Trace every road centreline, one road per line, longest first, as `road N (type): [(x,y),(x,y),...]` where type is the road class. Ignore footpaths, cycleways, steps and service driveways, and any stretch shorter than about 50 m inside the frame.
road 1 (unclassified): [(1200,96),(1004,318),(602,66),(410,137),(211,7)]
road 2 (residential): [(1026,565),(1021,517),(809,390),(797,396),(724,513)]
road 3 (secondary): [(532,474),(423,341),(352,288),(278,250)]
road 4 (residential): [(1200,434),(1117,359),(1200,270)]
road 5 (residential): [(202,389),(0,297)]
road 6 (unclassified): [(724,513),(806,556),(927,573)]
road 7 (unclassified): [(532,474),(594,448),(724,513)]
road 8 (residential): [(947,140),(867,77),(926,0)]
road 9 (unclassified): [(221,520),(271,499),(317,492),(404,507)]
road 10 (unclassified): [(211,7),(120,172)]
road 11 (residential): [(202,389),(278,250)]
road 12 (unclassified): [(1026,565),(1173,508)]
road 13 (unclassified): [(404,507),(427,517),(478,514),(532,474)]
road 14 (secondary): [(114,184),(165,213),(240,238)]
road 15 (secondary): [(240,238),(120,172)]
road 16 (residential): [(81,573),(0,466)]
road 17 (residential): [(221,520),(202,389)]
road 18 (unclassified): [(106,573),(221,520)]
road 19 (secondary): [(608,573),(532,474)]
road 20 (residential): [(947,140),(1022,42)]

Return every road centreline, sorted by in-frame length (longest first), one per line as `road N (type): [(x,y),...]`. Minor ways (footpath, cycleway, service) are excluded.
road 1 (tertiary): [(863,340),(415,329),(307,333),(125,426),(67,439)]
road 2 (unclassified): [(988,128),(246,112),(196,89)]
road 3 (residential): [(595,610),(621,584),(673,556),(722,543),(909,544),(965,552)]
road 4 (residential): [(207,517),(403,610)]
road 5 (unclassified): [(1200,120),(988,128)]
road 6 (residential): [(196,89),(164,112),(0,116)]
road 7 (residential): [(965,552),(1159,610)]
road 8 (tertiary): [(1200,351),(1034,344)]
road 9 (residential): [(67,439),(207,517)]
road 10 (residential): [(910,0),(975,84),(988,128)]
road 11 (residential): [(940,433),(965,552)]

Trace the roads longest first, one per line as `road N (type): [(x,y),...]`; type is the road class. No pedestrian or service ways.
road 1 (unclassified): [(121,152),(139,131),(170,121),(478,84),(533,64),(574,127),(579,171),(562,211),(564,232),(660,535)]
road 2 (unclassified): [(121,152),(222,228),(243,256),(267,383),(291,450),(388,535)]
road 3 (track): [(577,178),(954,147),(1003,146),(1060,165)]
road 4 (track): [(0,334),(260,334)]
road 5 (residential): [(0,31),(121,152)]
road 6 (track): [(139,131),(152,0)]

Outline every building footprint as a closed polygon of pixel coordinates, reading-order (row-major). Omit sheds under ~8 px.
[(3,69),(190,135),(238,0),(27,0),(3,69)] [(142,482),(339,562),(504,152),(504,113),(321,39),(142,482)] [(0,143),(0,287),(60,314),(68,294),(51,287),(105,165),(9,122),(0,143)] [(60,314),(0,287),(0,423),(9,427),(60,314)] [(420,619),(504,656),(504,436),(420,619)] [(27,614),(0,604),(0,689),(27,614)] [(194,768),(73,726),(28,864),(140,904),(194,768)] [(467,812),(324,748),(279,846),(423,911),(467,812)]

[Work order]
Return an exact copy of only the lines from the one with "Outline every building" through the end of the listing above, both included.

[Response to this task]
Outline every building footprint as a closed polygon of pixel coordinates, reading-order (row-major). Omit sheds under ~8 px.
[(3,69),(190,135),(238,0),(27,0),(3,69)] [(142,482),(339,562),(504,152),(504,113),(321,39),(142,482)] [(0,143),(0,287),(60,314),(68,294),(51,287),(105,165),(9,122),(0,143)] [(60,314),(0,287),(0,423),(9,427),(60,314)] [(420,619),(504,656),(504,436),(420,619)] [(27,614),(0,604),(0,689),(27,614)] [(194,768),(73,726),(28,864),(140,904),(194,768)] [(467,812),(324,748),(279,846),(423,911),(467,812)]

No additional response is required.